| Brief |
Return all entries word for word, but drop any images.

============================================================

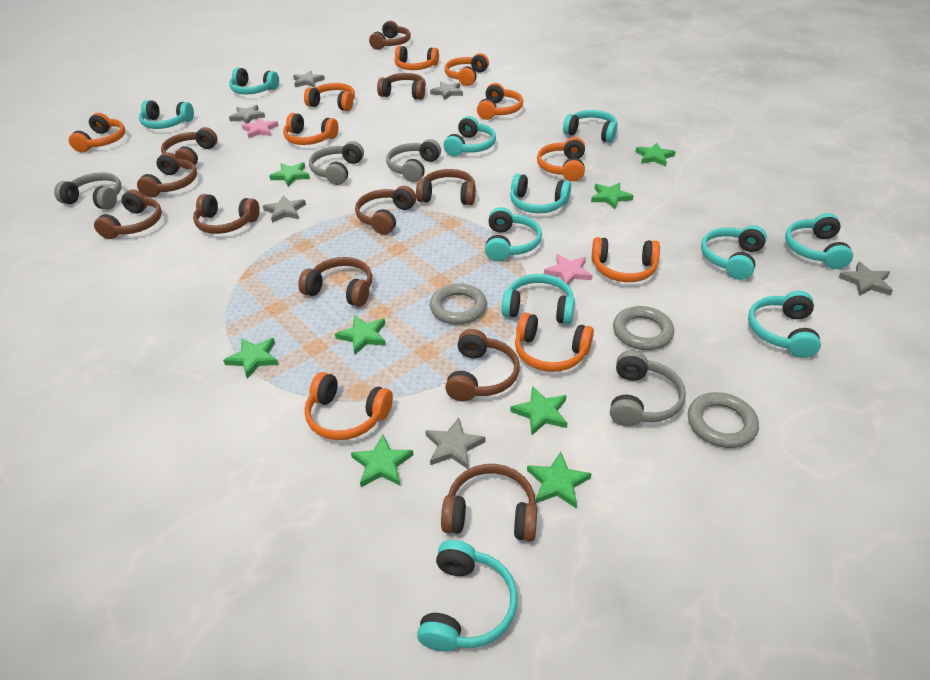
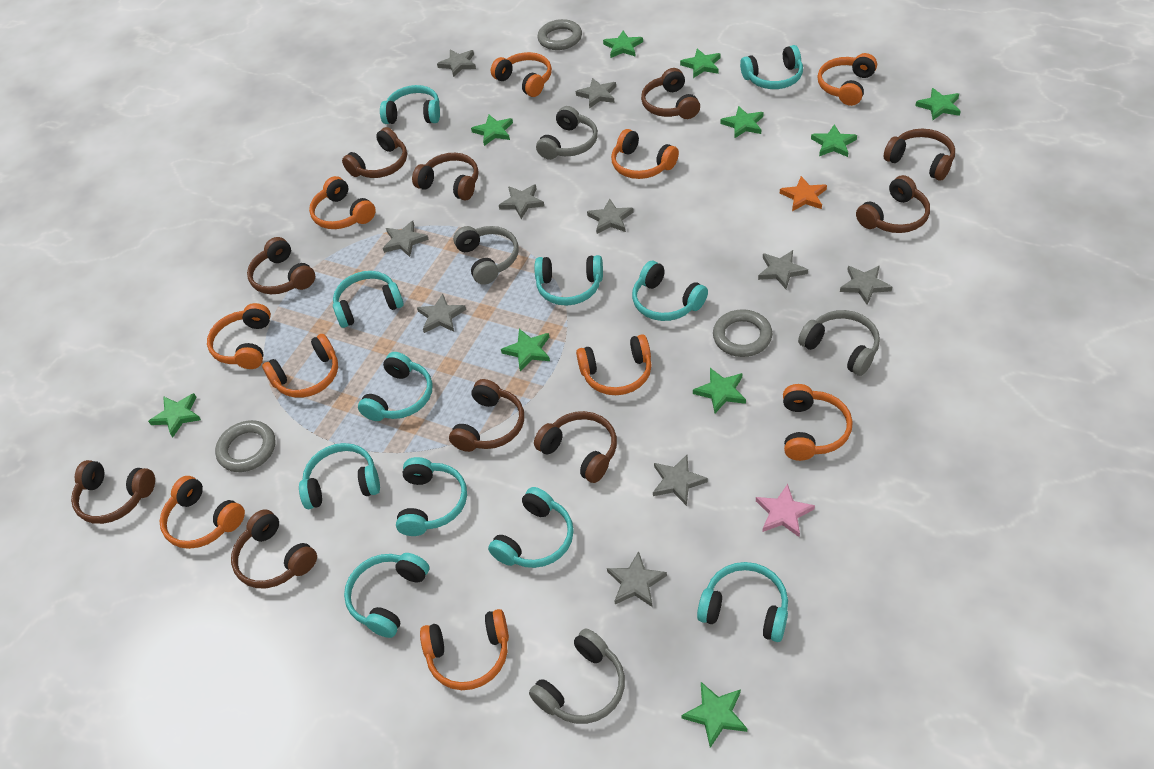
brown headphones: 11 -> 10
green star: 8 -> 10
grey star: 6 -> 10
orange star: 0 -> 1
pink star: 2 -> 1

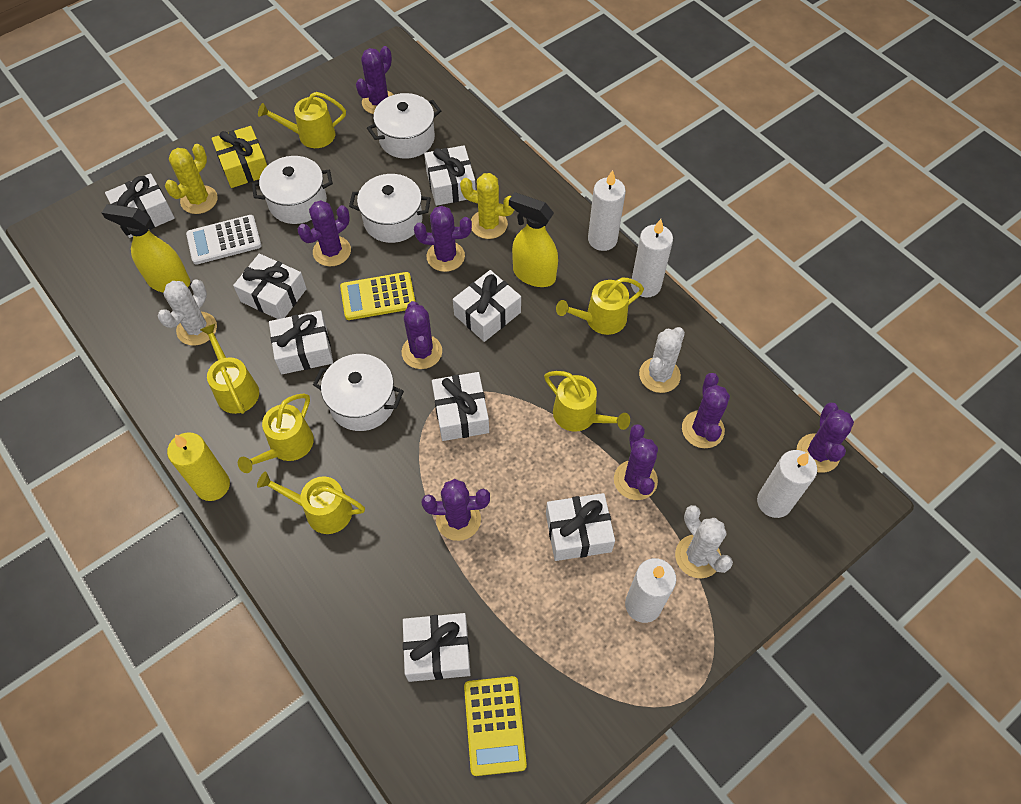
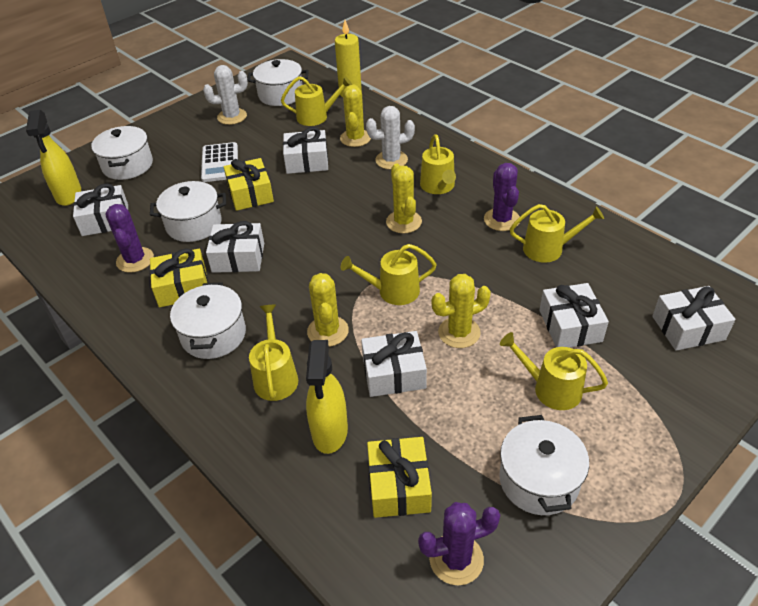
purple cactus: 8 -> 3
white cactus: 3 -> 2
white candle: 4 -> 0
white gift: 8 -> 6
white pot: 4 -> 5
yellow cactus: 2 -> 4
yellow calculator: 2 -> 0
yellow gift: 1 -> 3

============================================================

| Solution to this task |
brown headphones: 11 -> 10
green star: 8 -> 10
grey star: 6 -> 10
orange star: 0 -> 1
pink star: 2 -> 1

purple cactus: 8 -> 3
white cactus: 3 -> 2
white candle: 4 -> 0
white gift: 8 -> 6
white pot: 4 -> 5
yellow cactus: 2 -> 4
yellow calculator: 2 -> 0
yellow gift: 1 -> 3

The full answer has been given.